### PROBLEM TO SOLVE
Produce one exact copy of the records, no pictures.

### DATA SECTION
*** Begin section ***

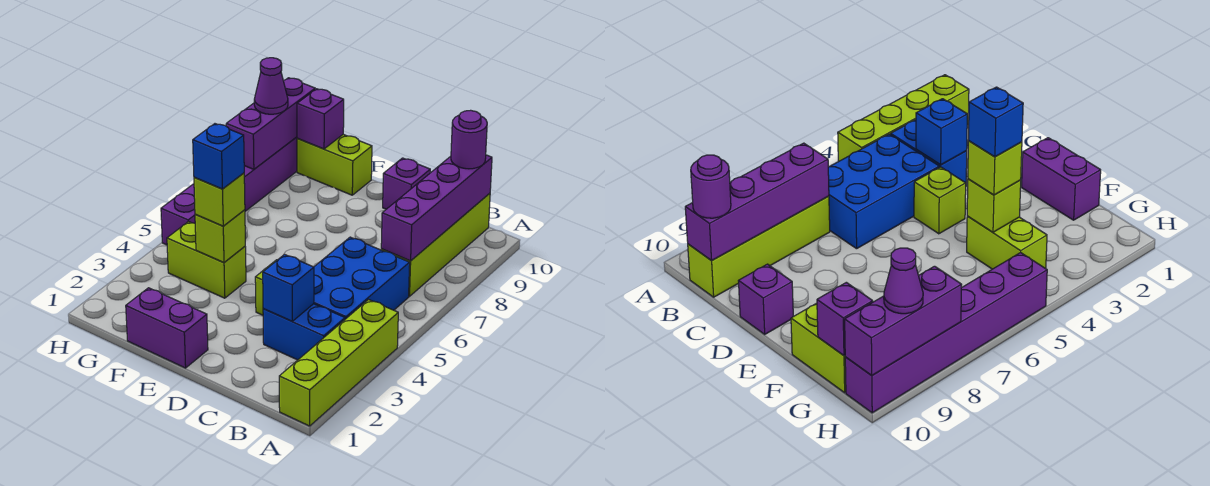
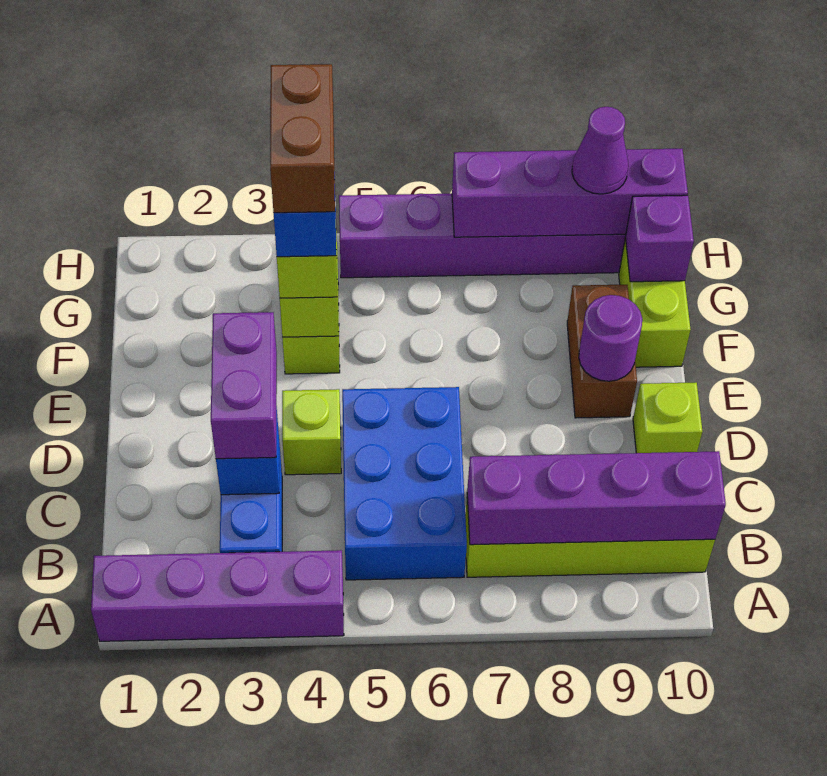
lime brick A1:A4 level 1 -> purple brick A1:A4 level 1
blue brick B4:C6 level 1 -> blue brick B5:D6 level 1
purple round brick B10 level 3 -> purple round brick E9 level 2
purple brick D10 level 1 -> lime brick D10 level 1
purple brick E1:F1 level 1 -> purple brick C3:D3 level 3
none -> brown brick E9:F9 level 1
none -> brown brick F4:G4 level 5
purple brick H8:H10 level 2 -> purple brick H7:H10 level 2

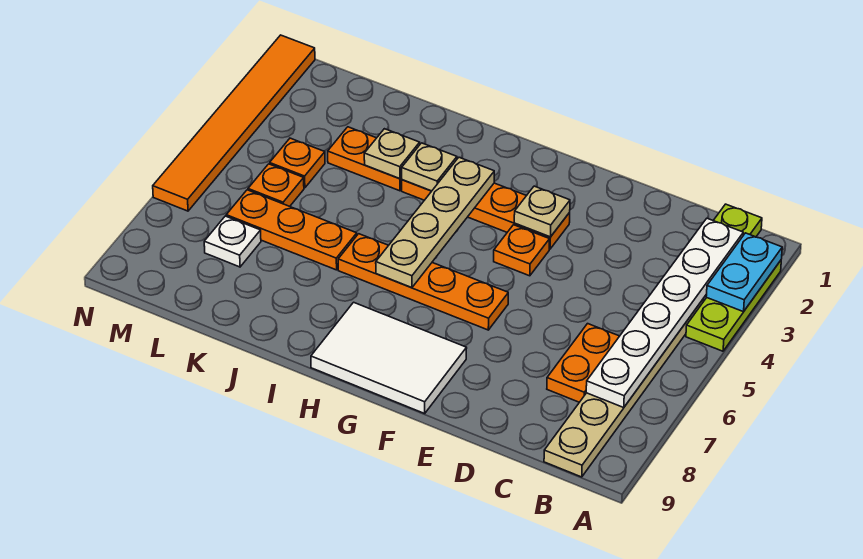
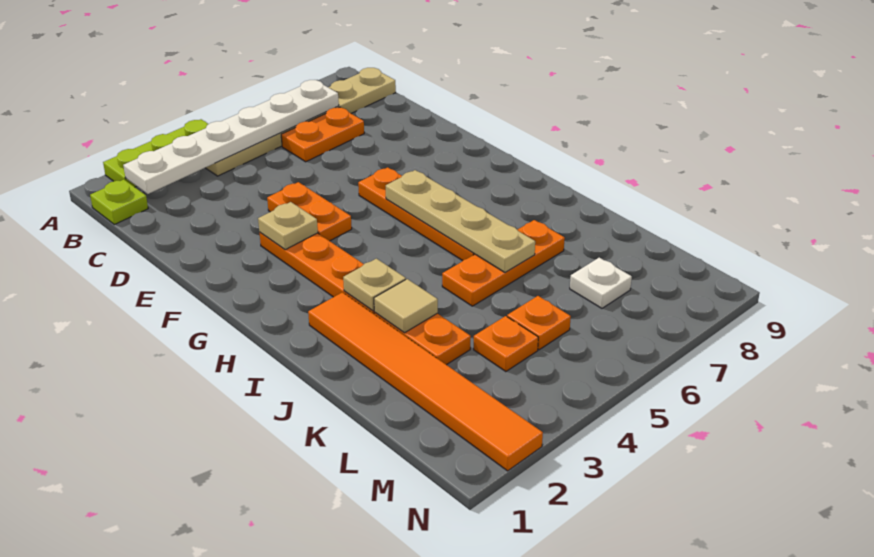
cyan plate A2:A3 level 2 -> none
orange plate F4 level 1 -> orange plate E4:F4 level 1
white tile F8:H9 level 1 -> none
tan plate H3:H6 level 2 -> tan plate G6:J6 level 2
tan plate J3 level 2 -> tan tile J3 level 2
orange plate J6:L6 level 1 -> orange plate J5:J7 level 1
orange tile N1:N6 level 1 -> orange tile I2:N2 level 1

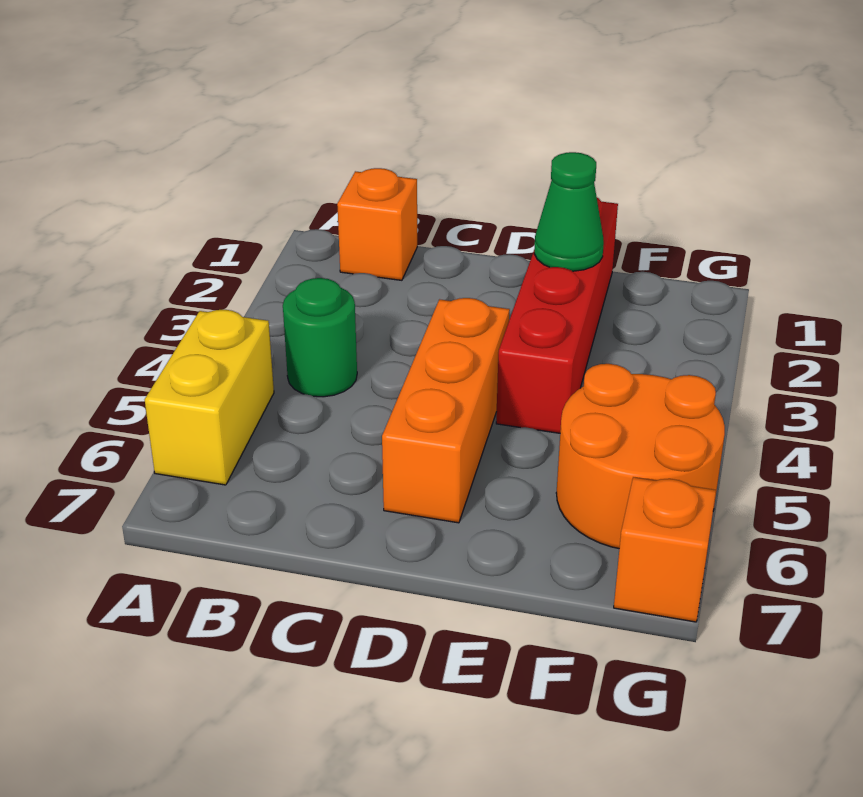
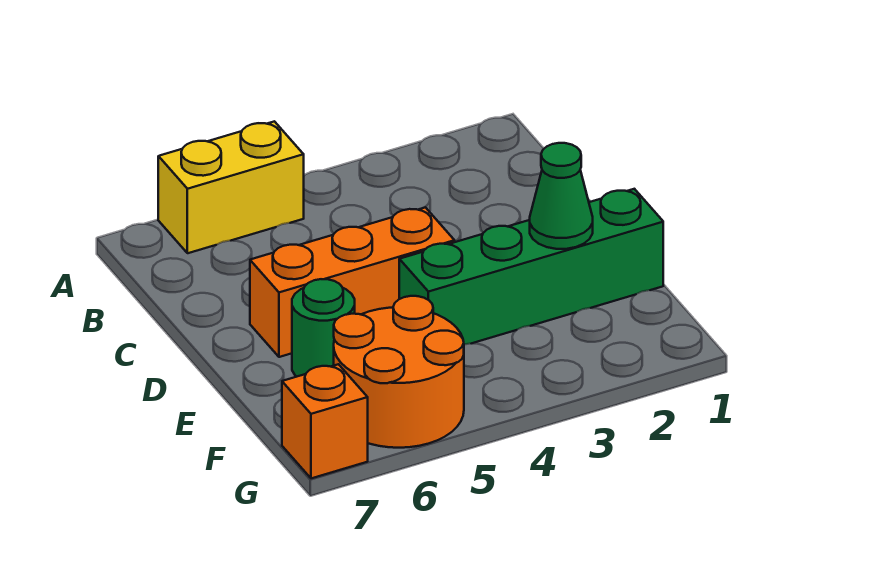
orange brick B1 level 1 -> none
green round brick B4 level 1 -> green round brick E6 level 1
red brick E1:E4 level 1 -> green brick E1:E4 level 1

*** End section ***

### ANSWER FOR THIS EXERCISE
lime brick A1:A4 level 1 -> purple brick A1:A4 level 1
blue brick B4:C6 level 1 -> blue brick B5:D6 level 1
purple round brick B10 level 3 -> purple round brick E9 level 2
purple brick D10 level 1 -> lime brick D10 level 1
purple brick E1:F1 level 1 -> purple brick C3:D3 level 3
none -> brown brick E9:F9 level 1
none -> brown brick F4:G4 level 5
purple brick H8:H10 level 2 -> purple brick H7:H10 level 2

cyan plate A2:A3 level 2 -> none
orange plate F4 level 1 -> orange plate E4:F4 level 1
white tile F8:H9 level 1 -> none
tan plate H3:H6 level 2 -> tan plate G6:J6 level 2
tan plate J3 level 2 -> tan tile J3 level 2
orange plate J6:L6 level 1 -> orange plate J5:J7 level 1
orange tile N1:N6 level 1 -> orange tile I2:N2 level 1

orange brick B1 level 1 -> none
green round brick B4 level 1 -> green round brick E6 level 1
red brick E1:E4 level 1 -> green brick E1:E4 level 1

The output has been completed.